(Revision tracking records)
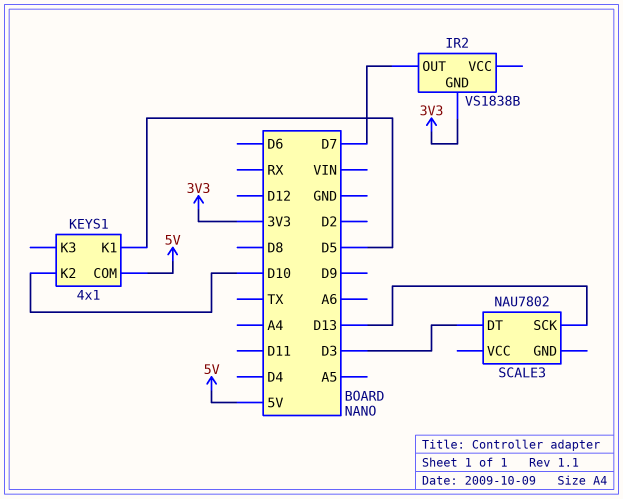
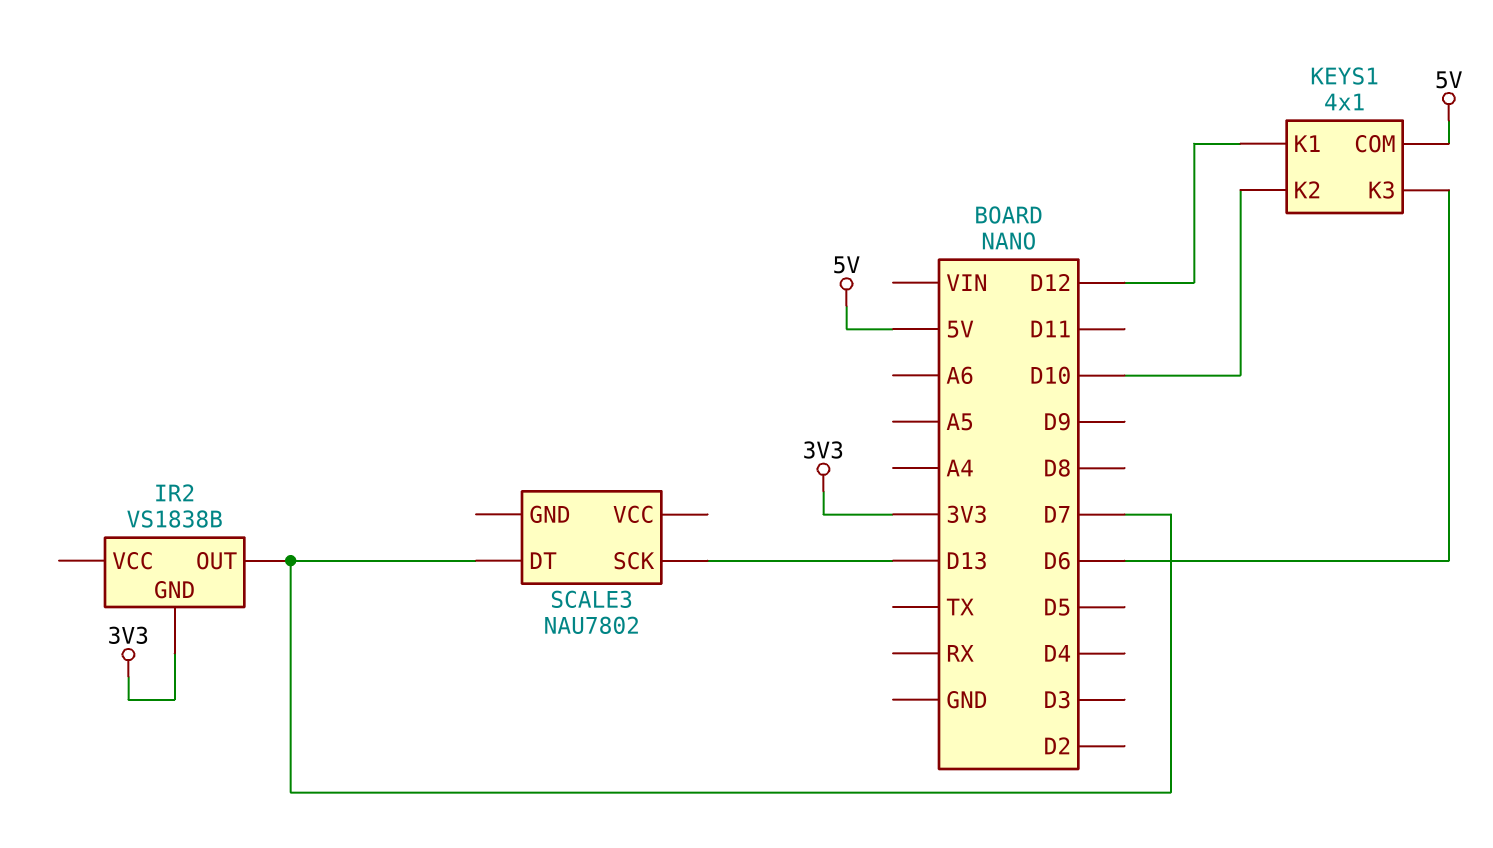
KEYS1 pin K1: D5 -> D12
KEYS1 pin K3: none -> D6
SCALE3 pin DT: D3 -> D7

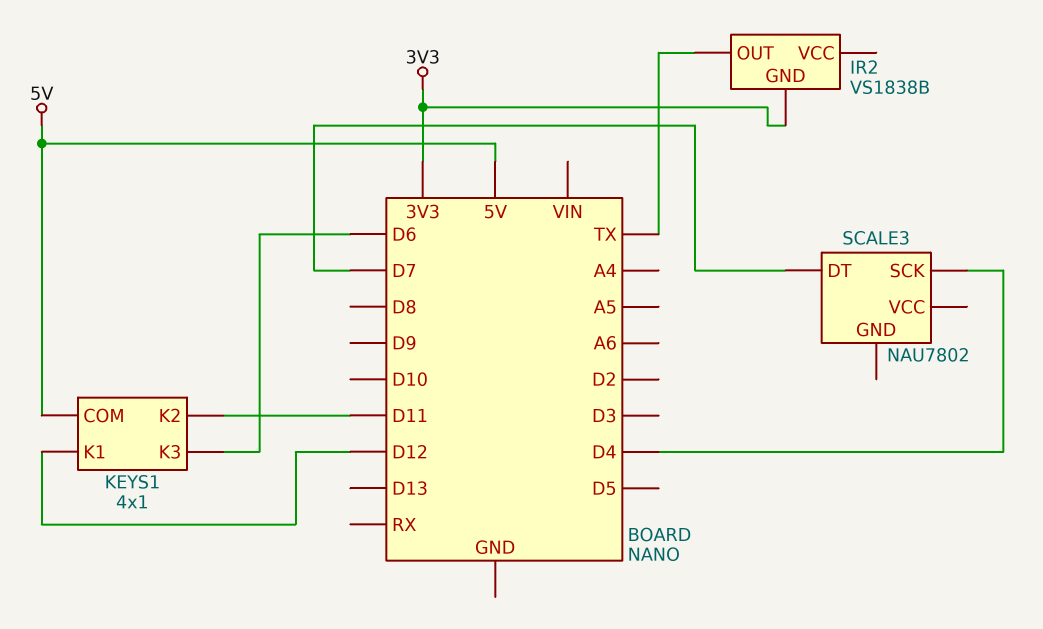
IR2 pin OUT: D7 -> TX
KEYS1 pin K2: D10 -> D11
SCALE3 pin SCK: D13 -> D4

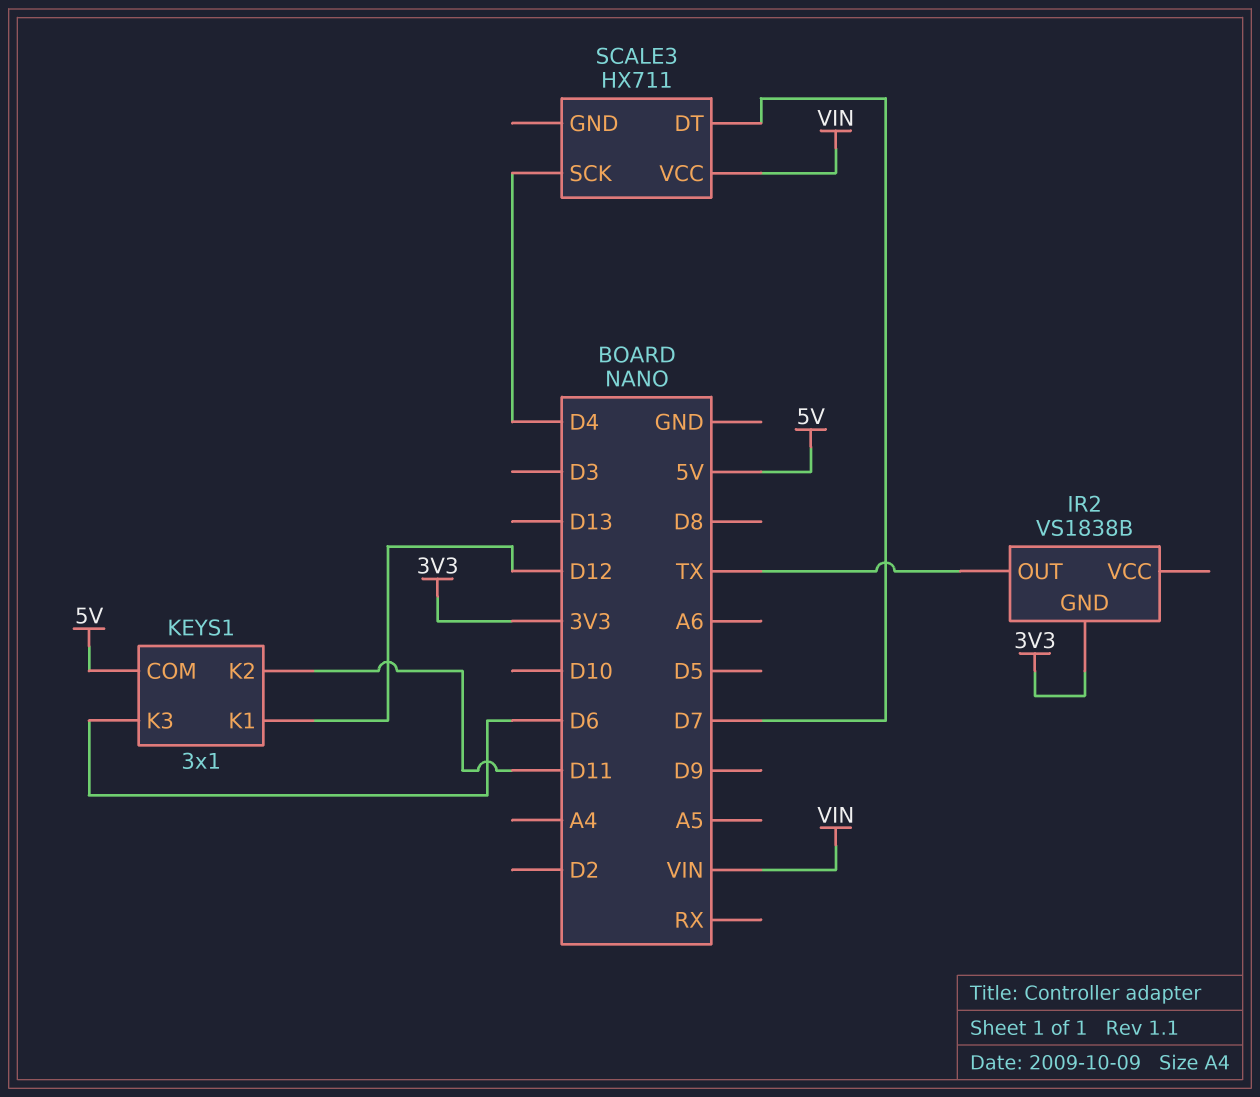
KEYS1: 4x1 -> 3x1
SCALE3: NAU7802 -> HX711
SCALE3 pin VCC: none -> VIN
--
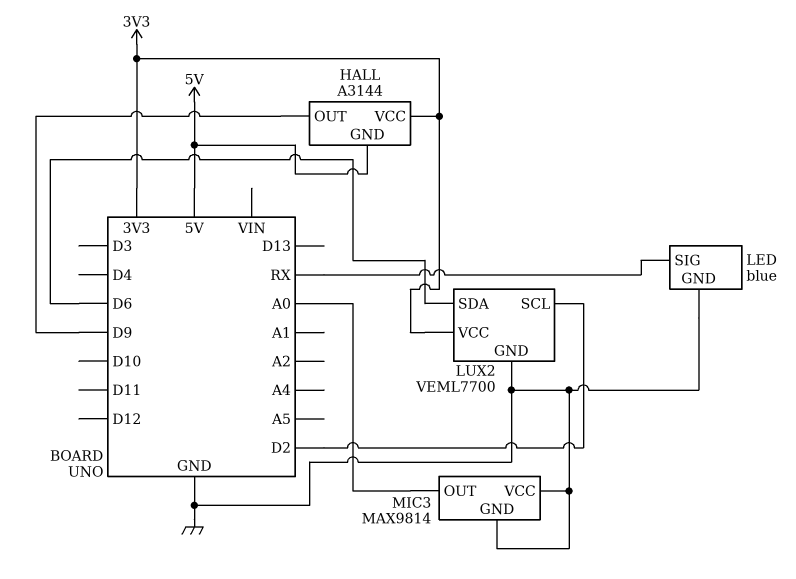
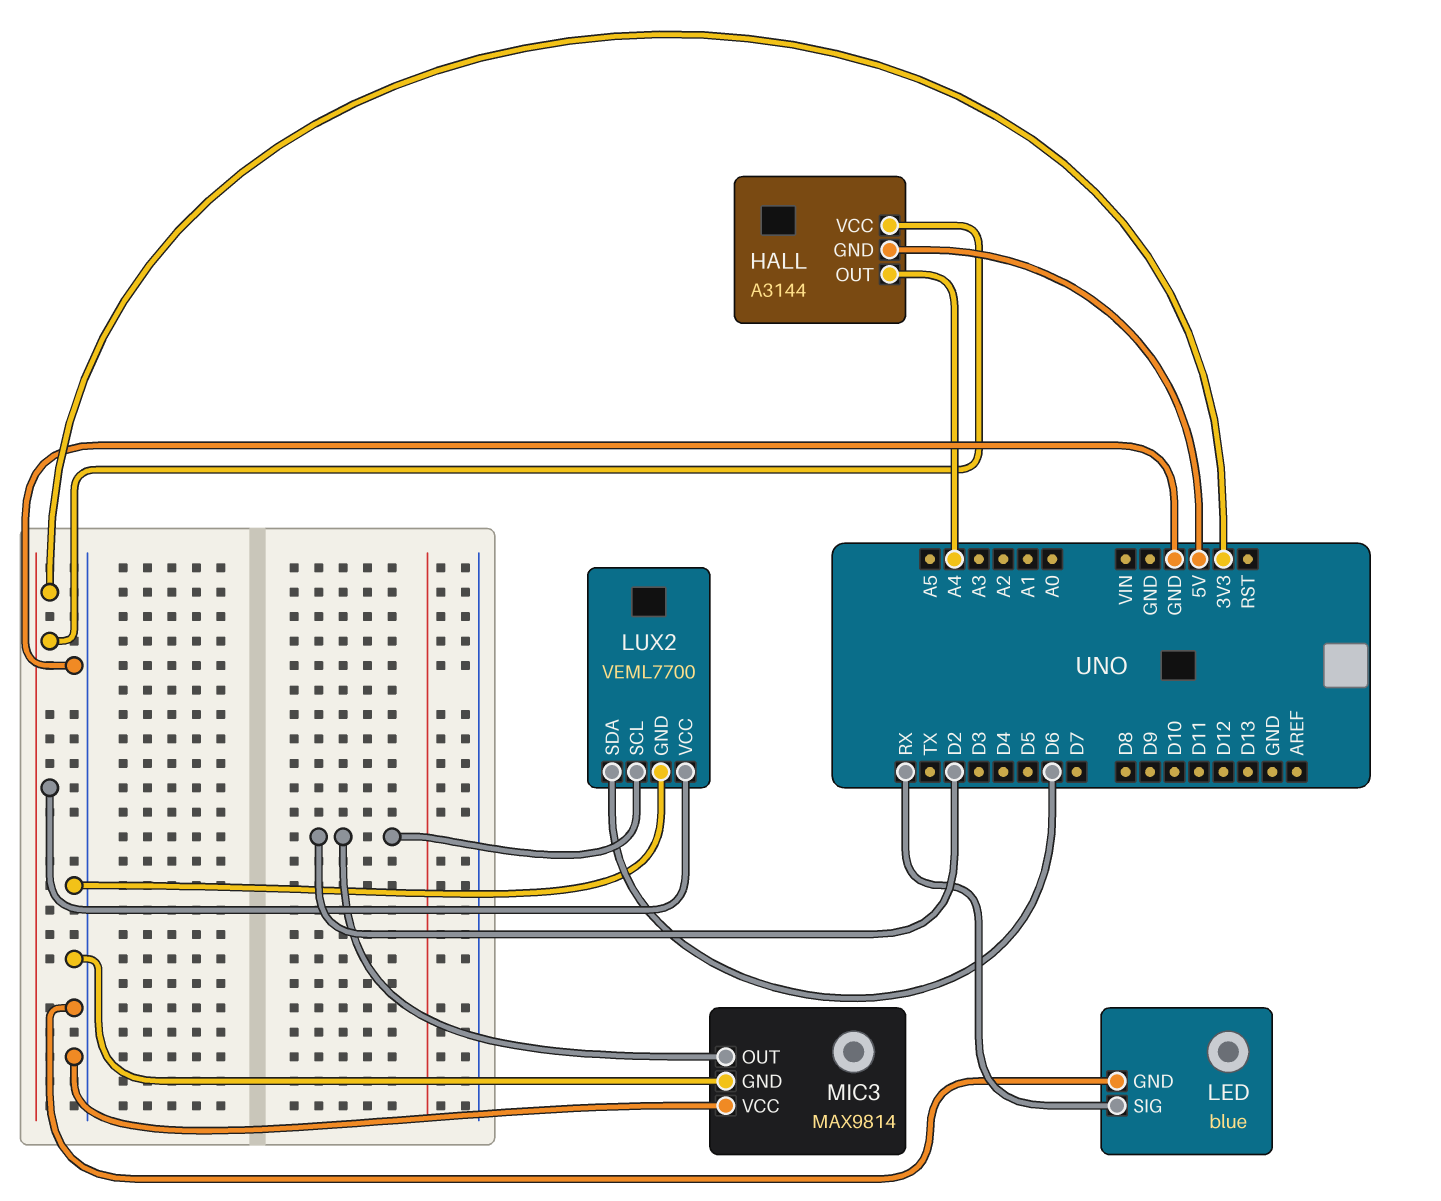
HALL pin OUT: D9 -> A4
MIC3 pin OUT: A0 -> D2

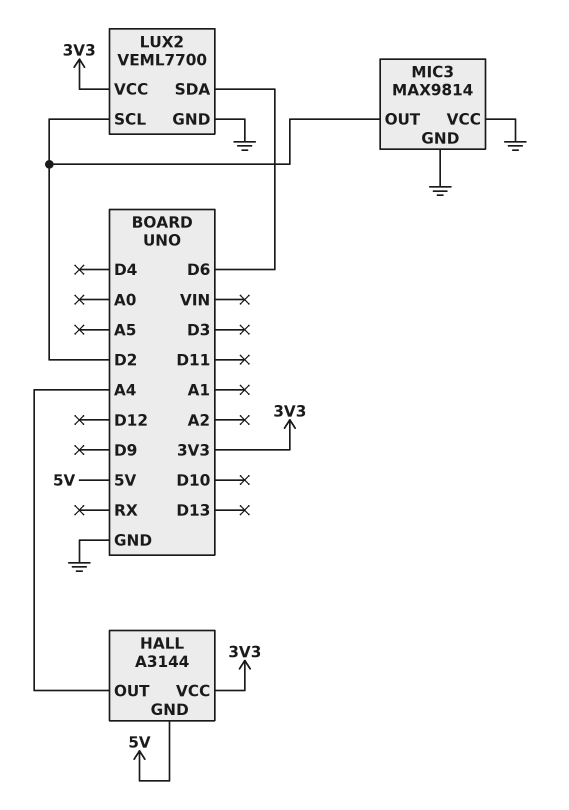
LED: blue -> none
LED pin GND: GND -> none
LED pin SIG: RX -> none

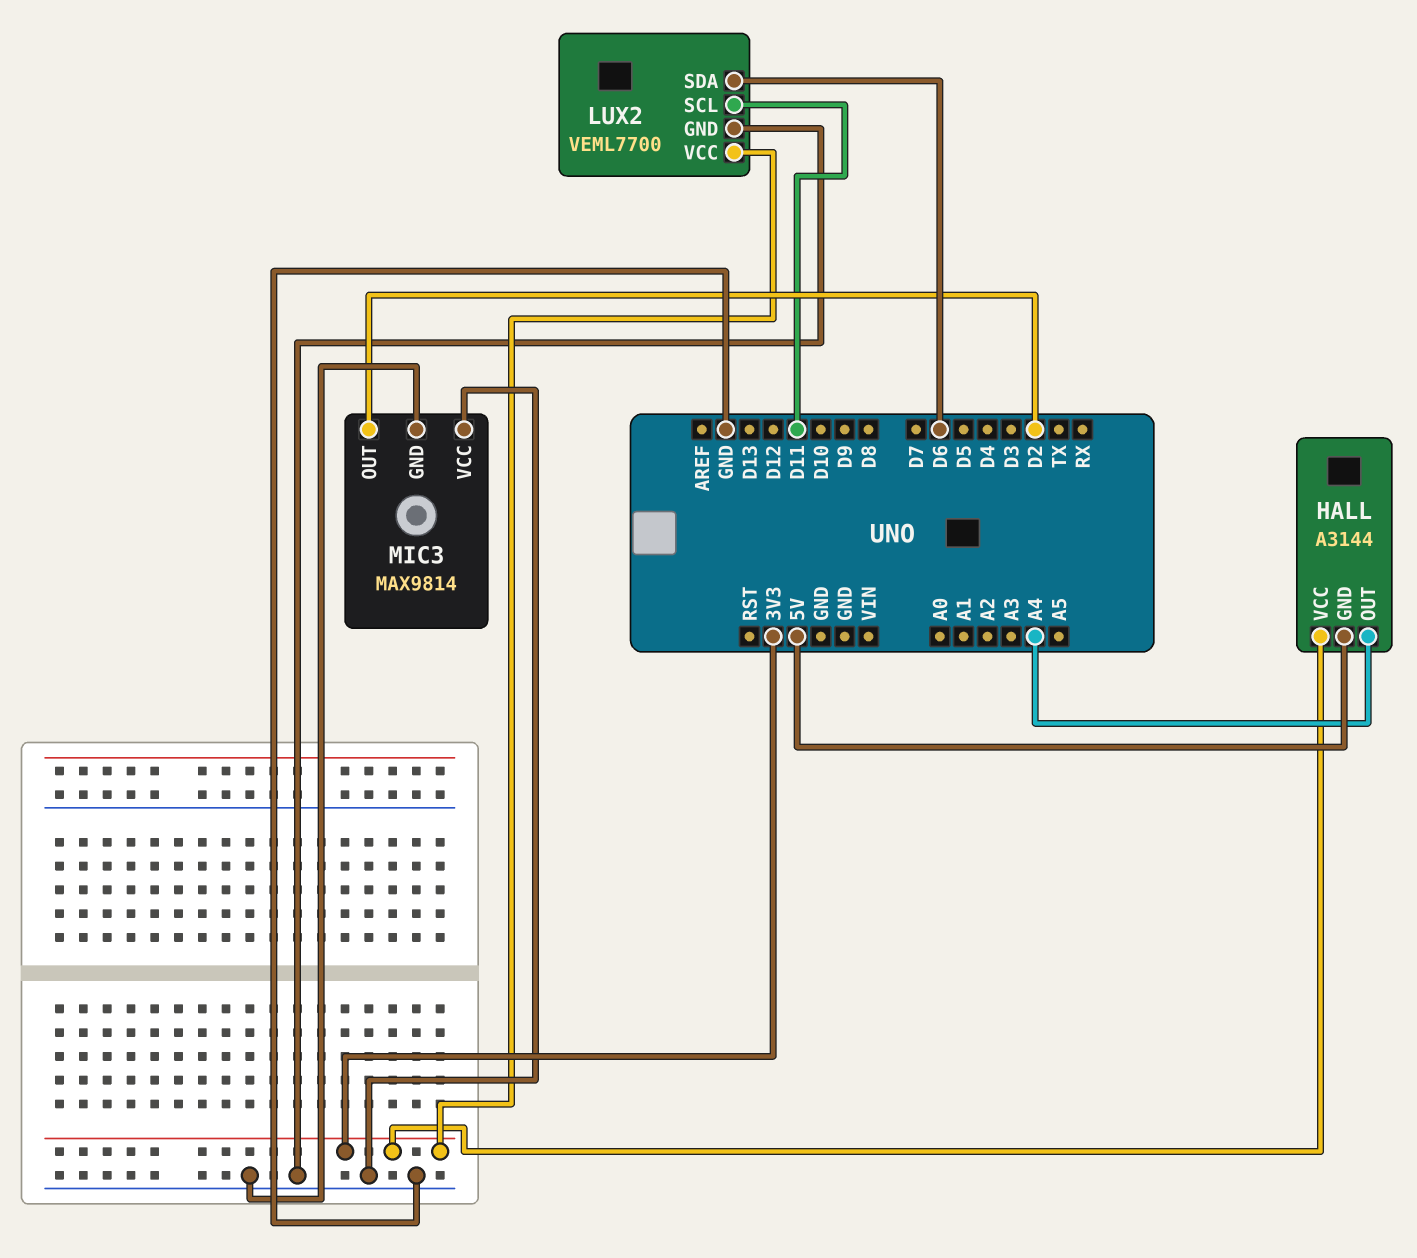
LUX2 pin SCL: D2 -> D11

ACTIVITY -
What you return must be the lines above that run from the line with "KEYS1: 4x1 -> 3x1" to the line with "SCALE3 pin VCC: none -> VIN", inclusive, each copied exactly.

EXPECTED OUTPUT -
KEYS1: 4x1 -> 3x1
SCALE3: NAU7802 -> HX711
SCALE3 pin VCC: none -> VIN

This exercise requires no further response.